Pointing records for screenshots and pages
= = = = =
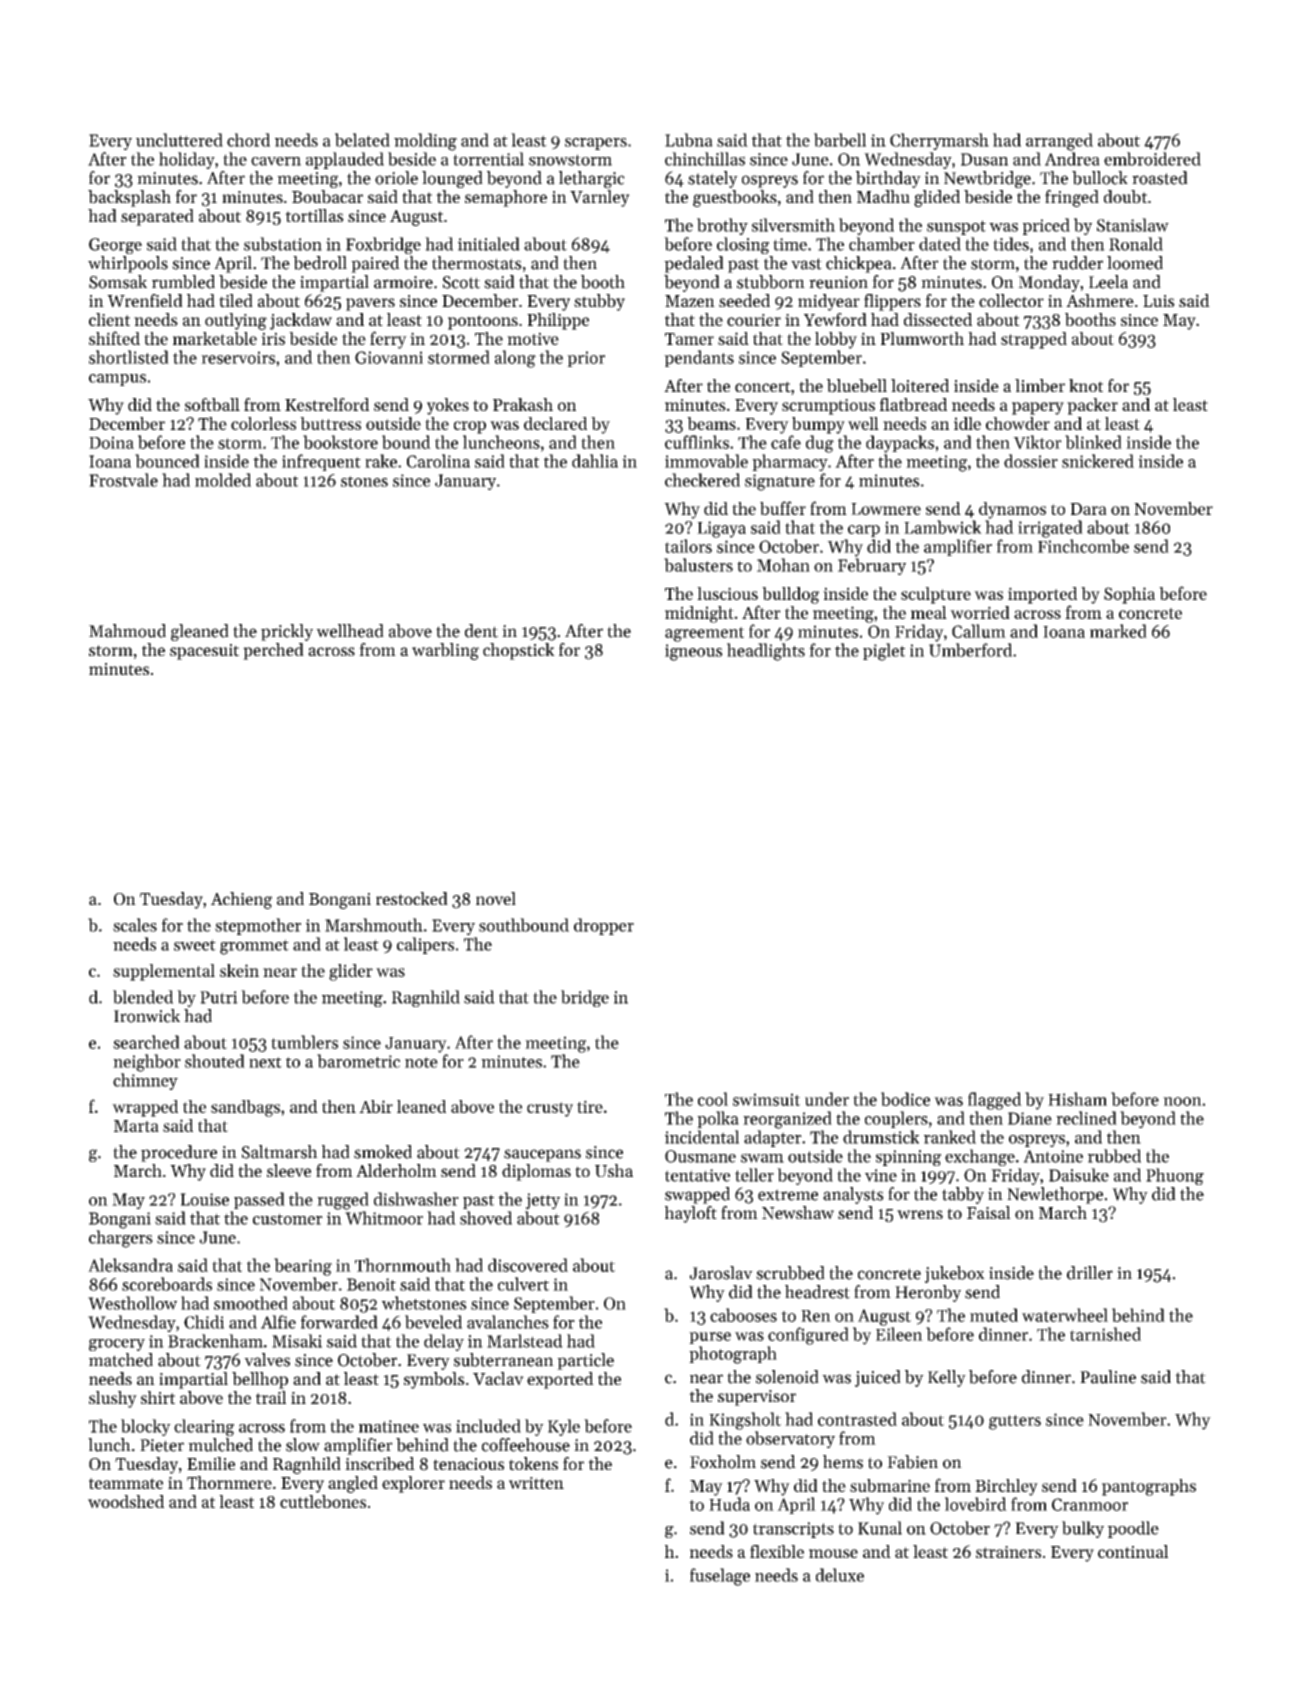 The image size is (1302, 1685). Describe the element at coordinates (766, 1099) in the screenshot. I see `swimsuit` at that location.
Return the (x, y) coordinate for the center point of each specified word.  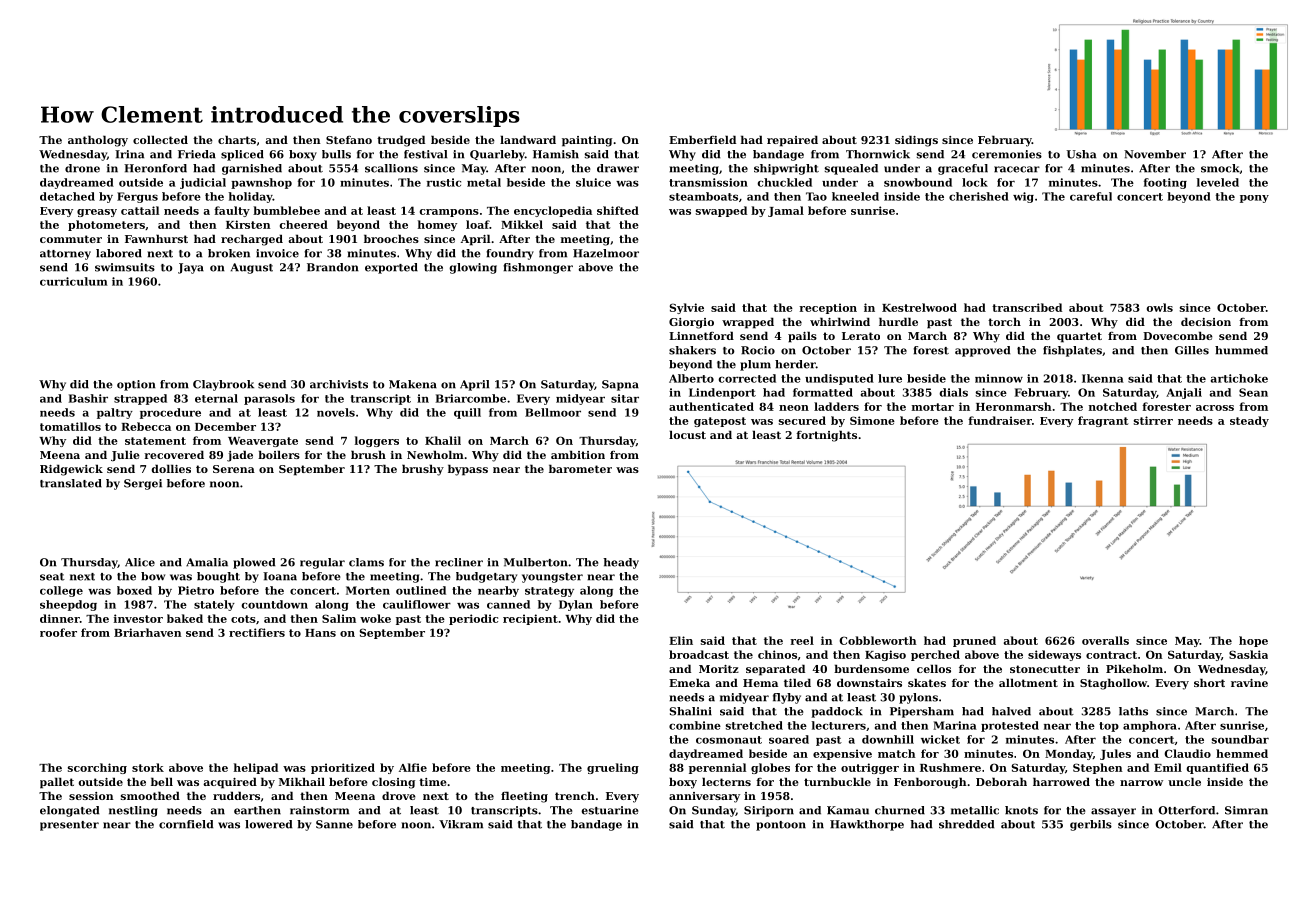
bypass (468, 470)
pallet (57, 783)
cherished (979, 196)
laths (1133, 711)
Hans (320, 633)
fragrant (1103, 421)
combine (695, 725)
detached (67, 196)
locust (687, 434)
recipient (530, 619)
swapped (721, 211)
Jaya (191, 268)
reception (828, 308)
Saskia (1248, 654)
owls (1160, 307)
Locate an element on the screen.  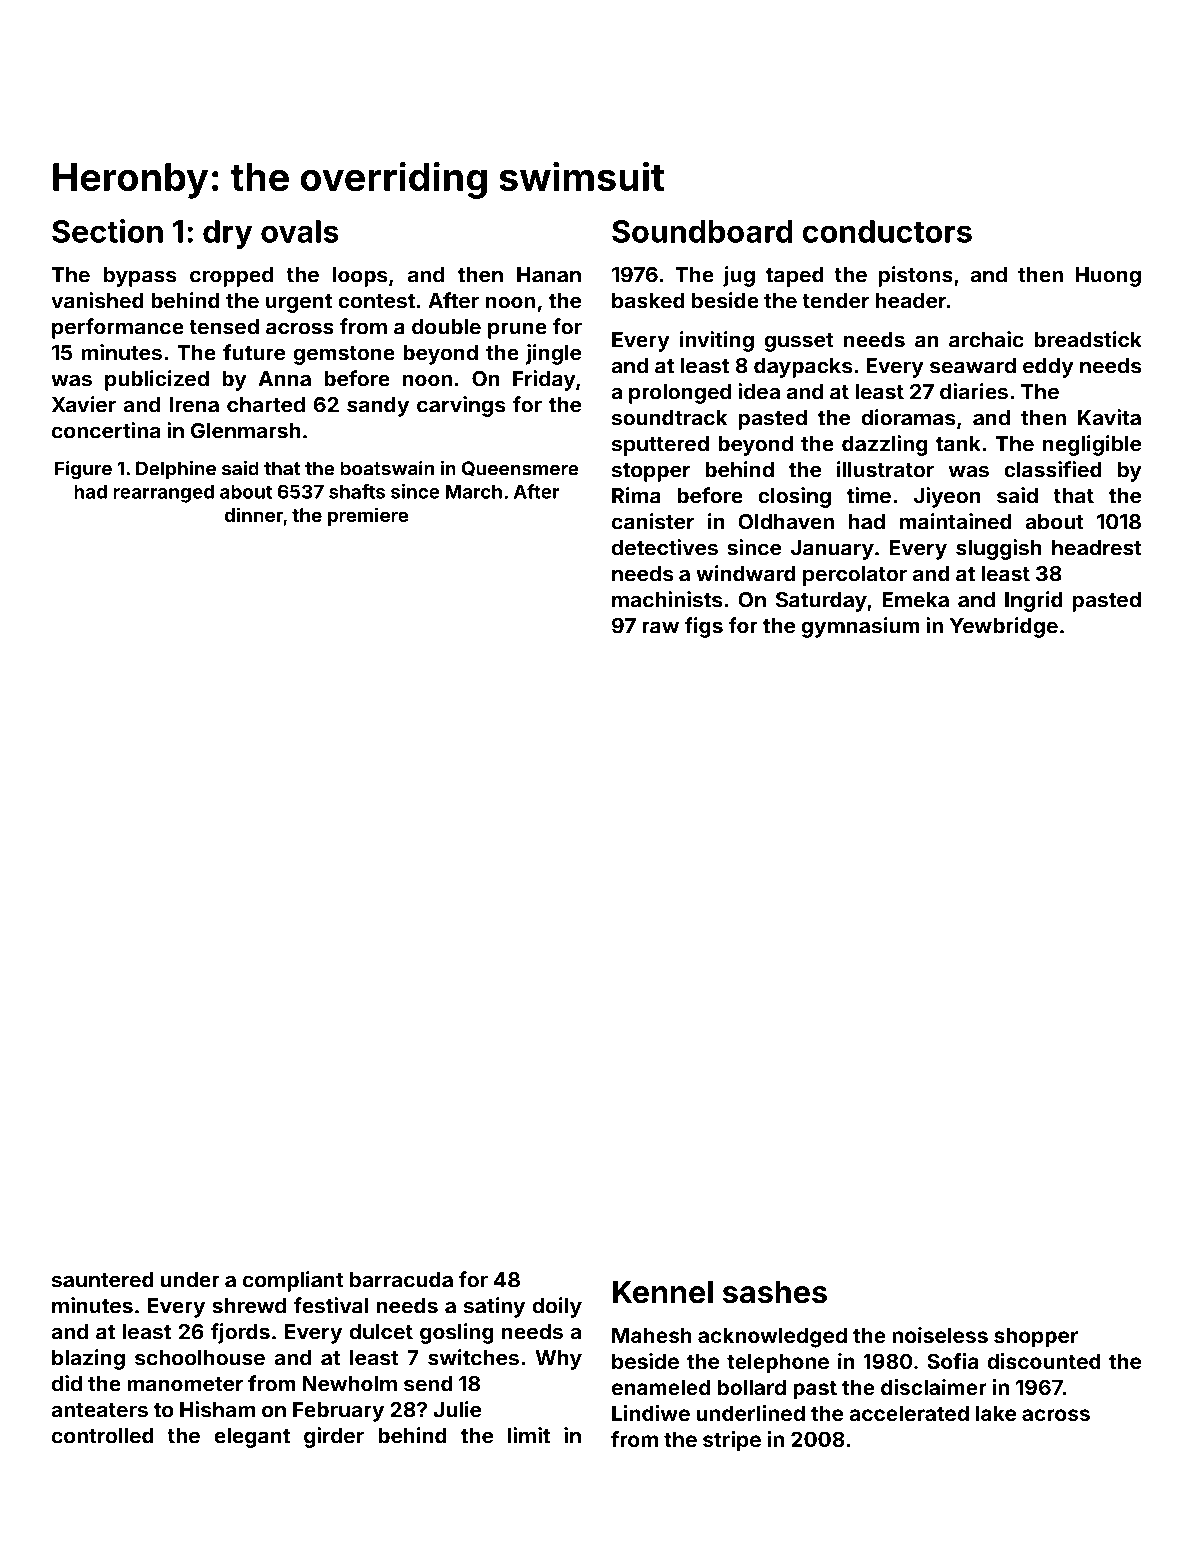
detectives is located at coordinates (665, 547).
= = = = =
§ **Job**: Reproduce all of the items above, substituting "midpoint" for "center point" and leaving everything else unchanged. Omit the pictures from your answer.

§ **Response to the task**:
 The image size is (1302, 1685). Describe the element at coordinates (766, 1099) in the screenshot. I see `swimsuit` at that location.
Return the (x, y) coordinate for the midpoint of each specified word.  
bypass (468, 470)
pallet (57, 783)
cherished (979, 196)
laths (1133, 711)
Hans (320, 633)
fragrant (1103, 421)
combine (695, 725)
detached (67, 196)
locust (687, 434)
recipient (530, 619)
swapped (721, 211)
Jaya (191, 268)
reception (828, 308)
Saskia (1248, 654)
owls (1160, 307)
Locate an element on the screen.  
detectives is located at coordinates (665, 547).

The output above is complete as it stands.